Nothing is needed except the lines below that run from the one with "green spoon: 2 -> 4" through the one with "blue watering can: 1 -> 0", repeated exactly.

** Opening DATA EXTRACT block **

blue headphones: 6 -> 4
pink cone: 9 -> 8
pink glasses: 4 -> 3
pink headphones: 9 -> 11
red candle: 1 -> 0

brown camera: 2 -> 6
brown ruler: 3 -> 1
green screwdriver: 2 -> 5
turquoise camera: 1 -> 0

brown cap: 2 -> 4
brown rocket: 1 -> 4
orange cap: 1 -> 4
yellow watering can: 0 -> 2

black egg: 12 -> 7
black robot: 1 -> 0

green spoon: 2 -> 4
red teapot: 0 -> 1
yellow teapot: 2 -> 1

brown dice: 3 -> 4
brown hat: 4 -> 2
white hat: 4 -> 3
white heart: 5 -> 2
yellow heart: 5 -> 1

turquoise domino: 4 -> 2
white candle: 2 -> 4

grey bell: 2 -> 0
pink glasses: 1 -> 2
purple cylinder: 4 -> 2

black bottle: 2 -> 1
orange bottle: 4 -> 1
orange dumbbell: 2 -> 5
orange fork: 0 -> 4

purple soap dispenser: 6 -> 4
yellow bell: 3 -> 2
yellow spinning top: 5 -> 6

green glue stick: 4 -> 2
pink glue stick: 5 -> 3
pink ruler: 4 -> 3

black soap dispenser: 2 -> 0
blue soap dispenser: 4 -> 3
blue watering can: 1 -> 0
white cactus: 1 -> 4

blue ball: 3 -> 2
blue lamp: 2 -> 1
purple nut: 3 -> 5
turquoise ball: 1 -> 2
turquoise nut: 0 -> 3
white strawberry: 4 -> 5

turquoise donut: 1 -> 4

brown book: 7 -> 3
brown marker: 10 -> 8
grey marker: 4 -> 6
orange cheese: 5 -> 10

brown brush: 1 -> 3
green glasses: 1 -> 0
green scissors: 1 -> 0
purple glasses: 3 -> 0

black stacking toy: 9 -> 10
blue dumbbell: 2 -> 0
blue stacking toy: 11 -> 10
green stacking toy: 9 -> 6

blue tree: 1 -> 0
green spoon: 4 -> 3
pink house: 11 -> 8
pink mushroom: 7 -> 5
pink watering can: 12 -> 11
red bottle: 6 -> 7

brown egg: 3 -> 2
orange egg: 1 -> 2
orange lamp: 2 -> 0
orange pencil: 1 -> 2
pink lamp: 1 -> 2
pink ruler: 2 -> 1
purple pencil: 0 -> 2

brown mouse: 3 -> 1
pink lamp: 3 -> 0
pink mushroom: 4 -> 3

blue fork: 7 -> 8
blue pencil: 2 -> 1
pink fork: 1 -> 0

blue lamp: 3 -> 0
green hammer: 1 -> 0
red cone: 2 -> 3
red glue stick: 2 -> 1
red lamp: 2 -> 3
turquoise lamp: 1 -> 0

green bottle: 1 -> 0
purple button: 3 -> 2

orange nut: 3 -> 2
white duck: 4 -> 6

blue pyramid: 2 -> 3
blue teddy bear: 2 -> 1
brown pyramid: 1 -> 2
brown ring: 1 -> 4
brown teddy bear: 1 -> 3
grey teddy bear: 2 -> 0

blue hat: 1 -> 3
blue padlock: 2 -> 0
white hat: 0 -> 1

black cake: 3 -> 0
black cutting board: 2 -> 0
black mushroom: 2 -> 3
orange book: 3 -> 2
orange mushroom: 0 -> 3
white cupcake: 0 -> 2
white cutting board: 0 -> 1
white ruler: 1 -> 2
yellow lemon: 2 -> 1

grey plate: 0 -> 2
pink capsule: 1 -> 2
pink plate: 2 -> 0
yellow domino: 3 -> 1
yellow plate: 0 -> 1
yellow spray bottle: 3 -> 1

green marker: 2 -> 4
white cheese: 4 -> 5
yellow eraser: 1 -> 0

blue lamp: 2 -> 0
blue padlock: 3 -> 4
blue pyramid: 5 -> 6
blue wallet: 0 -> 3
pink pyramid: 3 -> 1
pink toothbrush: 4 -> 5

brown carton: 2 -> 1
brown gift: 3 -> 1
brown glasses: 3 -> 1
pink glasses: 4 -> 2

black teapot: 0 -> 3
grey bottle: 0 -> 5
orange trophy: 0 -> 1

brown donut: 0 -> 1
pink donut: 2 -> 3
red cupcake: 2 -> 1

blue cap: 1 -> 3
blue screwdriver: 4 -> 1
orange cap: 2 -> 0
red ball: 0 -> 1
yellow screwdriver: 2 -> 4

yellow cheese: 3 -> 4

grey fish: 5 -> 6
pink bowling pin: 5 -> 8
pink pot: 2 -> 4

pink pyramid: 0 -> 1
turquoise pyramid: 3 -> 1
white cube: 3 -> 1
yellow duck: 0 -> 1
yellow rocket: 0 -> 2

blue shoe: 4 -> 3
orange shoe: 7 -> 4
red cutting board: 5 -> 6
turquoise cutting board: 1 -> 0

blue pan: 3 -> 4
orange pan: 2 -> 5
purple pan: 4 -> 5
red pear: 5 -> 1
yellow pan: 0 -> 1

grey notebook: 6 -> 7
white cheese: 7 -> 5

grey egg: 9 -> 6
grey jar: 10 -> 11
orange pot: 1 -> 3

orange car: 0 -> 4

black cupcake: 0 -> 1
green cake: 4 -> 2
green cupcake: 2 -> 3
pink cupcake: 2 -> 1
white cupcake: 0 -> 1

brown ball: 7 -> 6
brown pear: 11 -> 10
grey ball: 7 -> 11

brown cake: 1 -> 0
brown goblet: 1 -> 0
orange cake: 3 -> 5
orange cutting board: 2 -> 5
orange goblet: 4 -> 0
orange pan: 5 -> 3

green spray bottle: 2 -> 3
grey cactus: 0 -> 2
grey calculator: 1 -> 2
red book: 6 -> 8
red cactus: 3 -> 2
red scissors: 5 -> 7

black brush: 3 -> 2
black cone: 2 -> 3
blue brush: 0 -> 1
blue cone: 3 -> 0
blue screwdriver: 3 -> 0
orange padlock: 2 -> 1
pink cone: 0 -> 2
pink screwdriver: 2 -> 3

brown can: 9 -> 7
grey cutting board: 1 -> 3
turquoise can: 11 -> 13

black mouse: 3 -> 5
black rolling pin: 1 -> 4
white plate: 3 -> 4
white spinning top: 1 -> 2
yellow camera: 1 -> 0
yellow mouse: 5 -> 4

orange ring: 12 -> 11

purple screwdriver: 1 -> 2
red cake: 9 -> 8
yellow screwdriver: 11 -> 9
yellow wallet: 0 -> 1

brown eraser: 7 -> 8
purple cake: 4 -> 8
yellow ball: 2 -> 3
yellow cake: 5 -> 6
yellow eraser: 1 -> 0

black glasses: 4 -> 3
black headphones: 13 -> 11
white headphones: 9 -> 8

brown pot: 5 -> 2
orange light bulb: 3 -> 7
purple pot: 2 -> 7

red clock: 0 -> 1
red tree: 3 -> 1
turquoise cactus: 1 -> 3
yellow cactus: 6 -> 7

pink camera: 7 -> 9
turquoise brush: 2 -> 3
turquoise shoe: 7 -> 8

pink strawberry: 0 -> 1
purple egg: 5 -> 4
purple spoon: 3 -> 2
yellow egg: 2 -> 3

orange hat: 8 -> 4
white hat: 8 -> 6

** Closing DATA EXTRACT block **

ANSWER SPACE:
green spoon: 2 -> 4
red teapot: 0 -> 1
yellow teapot: 2 -> 1

brown dice: 3 -> 4
brown hat: 4 -> 2
white hat: 4 -> 3
white heart: 5 -> 2
yellow heart: 5 -> 1

turquoise domino: 4 -> 2
white candle: 2 -> 4

grey bell: 2 -> 0
pink glasses: 1 -> 2
purple cylinder: 4 -> 2

black bottle: 2 -> 1
orange bottle: 4 -> 1
orange dumbbell: 2 -> 5
orange fork: 0 -> 4

purple soap dispenser: 6 -> 4
yellow bell: 3 -> 2
yellow spinning top: 5 -> 6

green glue stick: 4 -> 2
pink glue stick: 5 -> 3
pink ruler: 4 -> 3

black soap dispenser: 2 -> 0
blue soap dispenser: 4 -> 3
blue watering can: 1 -> 0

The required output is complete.